**Stored records:**

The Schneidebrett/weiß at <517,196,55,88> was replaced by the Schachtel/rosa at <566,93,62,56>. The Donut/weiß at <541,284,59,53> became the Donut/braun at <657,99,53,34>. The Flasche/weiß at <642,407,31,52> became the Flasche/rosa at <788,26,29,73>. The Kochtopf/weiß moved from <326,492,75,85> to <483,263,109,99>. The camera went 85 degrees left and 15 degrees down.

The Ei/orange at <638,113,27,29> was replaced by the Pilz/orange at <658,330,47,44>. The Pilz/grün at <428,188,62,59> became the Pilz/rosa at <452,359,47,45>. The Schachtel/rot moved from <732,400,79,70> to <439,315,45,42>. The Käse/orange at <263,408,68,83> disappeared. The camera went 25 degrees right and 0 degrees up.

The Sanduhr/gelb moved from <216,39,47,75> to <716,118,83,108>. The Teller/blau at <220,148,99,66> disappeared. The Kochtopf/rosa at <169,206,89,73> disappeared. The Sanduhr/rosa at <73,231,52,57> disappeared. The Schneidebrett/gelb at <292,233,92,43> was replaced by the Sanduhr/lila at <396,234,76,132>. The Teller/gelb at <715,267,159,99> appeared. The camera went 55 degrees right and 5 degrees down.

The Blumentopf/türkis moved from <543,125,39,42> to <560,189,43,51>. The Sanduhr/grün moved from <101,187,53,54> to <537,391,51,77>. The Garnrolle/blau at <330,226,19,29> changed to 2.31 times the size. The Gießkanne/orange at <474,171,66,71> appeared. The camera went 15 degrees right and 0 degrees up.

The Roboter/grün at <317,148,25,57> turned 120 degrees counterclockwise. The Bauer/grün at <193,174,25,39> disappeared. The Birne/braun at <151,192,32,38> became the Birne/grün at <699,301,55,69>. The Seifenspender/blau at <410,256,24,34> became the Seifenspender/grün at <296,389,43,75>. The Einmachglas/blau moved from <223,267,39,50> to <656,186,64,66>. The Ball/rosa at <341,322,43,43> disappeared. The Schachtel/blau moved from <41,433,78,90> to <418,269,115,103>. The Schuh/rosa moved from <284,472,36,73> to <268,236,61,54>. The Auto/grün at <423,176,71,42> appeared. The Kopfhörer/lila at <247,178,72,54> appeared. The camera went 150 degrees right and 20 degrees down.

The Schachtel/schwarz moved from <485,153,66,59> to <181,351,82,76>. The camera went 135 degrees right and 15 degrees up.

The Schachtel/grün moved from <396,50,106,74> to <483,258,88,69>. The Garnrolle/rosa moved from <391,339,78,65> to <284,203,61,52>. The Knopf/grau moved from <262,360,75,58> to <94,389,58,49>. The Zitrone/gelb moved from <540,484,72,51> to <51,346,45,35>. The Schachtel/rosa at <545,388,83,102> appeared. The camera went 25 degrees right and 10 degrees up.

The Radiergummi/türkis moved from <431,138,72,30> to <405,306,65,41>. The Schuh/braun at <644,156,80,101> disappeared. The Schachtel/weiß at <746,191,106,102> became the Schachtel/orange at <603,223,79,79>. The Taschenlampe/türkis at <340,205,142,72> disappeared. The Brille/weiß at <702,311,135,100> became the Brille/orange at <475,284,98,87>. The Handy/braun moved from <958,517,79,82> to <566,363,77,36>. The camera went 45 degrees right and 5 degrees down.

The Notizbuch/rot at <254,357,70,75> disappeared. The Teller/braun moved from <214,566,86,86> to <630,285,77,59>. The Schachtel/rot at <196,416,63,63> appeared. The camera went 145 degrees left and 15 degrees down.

**WHAT THE EXERCISE ASKS:**
Each record must be reproduced exactly, with nothing missing.

**ANSWER FOR THIS EXERCISE:**
The Schneidebrett/weiß at <517,196,55,88> was replaced by the Schachtel/rosa at <566,93,62,56>. The Donut/weiß at <541,284,59,53> became the Donut/braun at <657,99,53,34>. The Flasche/weiß at <642,407,31,52> became the Flasche/rosa at <788,26,29,73>. The Kochtopf/weiß moved from <326,492,75,85> to <483,263,109,99>. The camera went 85 degrees left and 15 degrees down.

The Ei/orange at <638,113,27,29> was replaced by the Pilz/orange at <658,330,47,44>. The Pilz/grün at <428,188,62,59> became the Pilz/rosa at <452,359,47,45>. The Schachtel/rot moved from <732,400,79,70> to <439,315,45,42>. The Käse/orange at <263,408,68,83> disappeared. The camera went 25 degrees right and 0 degrees up.

The Sanduhr/gelb moved from <216,39,47,75> to <716,118,83,108>. The Teller/blau at <220,148,99,66> disappeared. The Kochtopf/rosa at <169,206,89,73> disappeared. The Sanduhr/rosa at <73,231,52,57> disappeared. The Schneidebrett/gelb at <292,233,92,43> was replaced by the Sanduhr/lila at <396,234,76,132>. The Teller/gelb at <715,267,159,99> appeared. The camera went 55 degrees right and 5 degrees down.

The Blumentopf/türkis moved from <543,125,39,42> to <560,189,43,51>. The Sanduhr/grün moved from <101,187,53,54> to <537,391,51,77>. The Garnrolle/blau at <330,226,19,29> changed to 2.31 times the size. The Gießkanne/orange at <474,171,66,71> appeared. The camera went 15 degrees right and 0 degrees up.

The Roboter/grün at <317,148,25,57> turned 120 degrees counterclockwise. The Bauer/grün at <193,174,25,39> disappeared. The Birne/braun at <151,192,32,38> became the Birne/grün at <699,301,55,69>. The Seifenspender/blau at <410,256,24,34> became the Seifenspender/grün at <296,389,43,75>. The Einmachglas/blau moved from <223,267,39,50> to <656,186,64,66>. The Ball/rosa at <341,322,43,43> disappeared. The Schachtel/blau moved from <41,433,78,90> to <418,269,115,103>. The Schuh/rosa moved from <284,472,36,73> to <268,236,61,54>. The Auto/grün at <423,176,71,42> appeared. The Kopfhörer/lila at <247,178,72,54> appeared. The camera went 150 degrees right and 20 degrees down.

The Schachtel/schwarz moved from <485,153,66,59> to <181,351,82,76>. The camera went 135 degrees right and 15 degrees up.

The Schachtel/grün moved from <396,50,106,74> to <483,258,88,69>. The Garnrolle/rosa moved from <391,339,78,65> to <284,203,61,52>. The Knopf/grau moved from <262,360,75,58> to <94,389,58,49>. The Zitrone/gelb moved from <540,484,72,51> to <51,346,45,35>. The Schachtel/rosa at <545,388,83,102> appeared. The camera went 25 degrees right and 10 degrees up.

The Radiergummi/türkis moved from <431,138,72,30> to <405,306,65,41>. The Schuh/braun at <644,156,80,101> disappeared. The Schachtel/weiß at <746,191,106,102> became the Schachtel/orange at <603,223,79,79>. The Taschenlampe/türkis at <340,205,142,72> disappeared. The Brille/weiß at <702,311,135,100> became the Brille/orange at <475,284,98,87>. The Handy/braun moved from <958,517,79,82> to <566,363,77,36>. The camera went 45 degrees right and 5 degrees down.

The Notizbuch/rot at <254,357,70,75> disappeared. The Teller/braun moved from <214,566,86,86> to <630,285,77,59>. The Schachtel/rot at <196,416,63,63> appeared. The camera went 145 degrees left and 15 degrees down.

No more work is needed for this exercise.